Data excerpt:
════════════════════

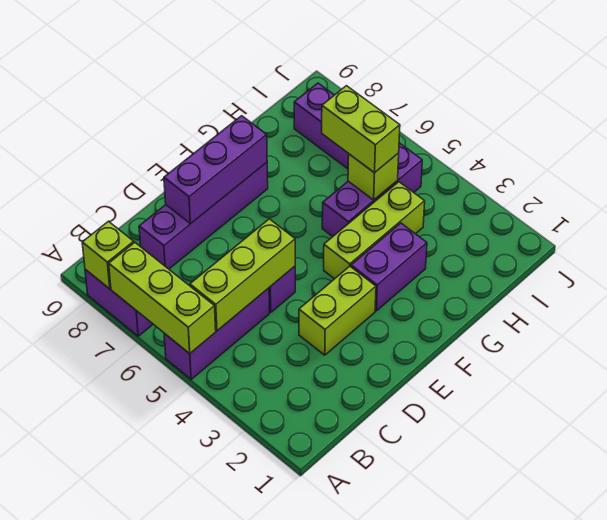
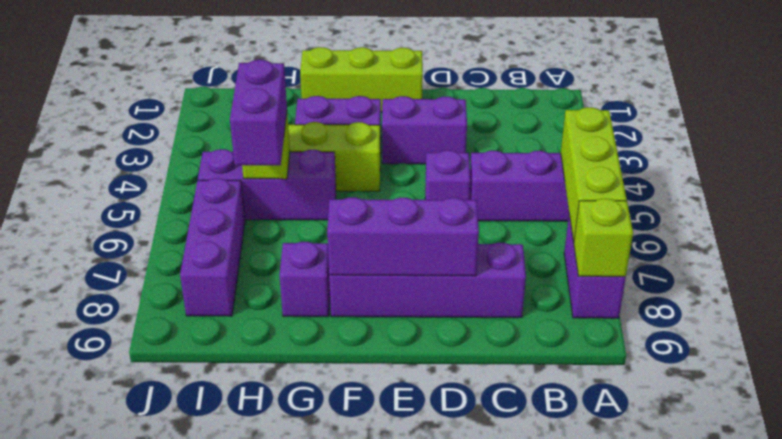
lime brick B5:D5 level 2 -> lime brick E1:G1 level 1
lime brick D3:E3 level 1 -> purple brick D3:E3 level 1
none -> purple brick G8 level 1
lime brick H5:H6 level 3 -> purple brick H5:H6 level 3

════════════════════

Work request:
Please give every line above again word for word, apart from the pictures.

Task answer:
lime brick B5:D5 level 2 -> lime brick E1:G1 level 1
lime brick D3:E3 level 1 -> purple brick D3:E3 level 1
none -> purple brick G8 level 1
lime brick H5:H6 level 3 -> purple brick H5:H6 level 3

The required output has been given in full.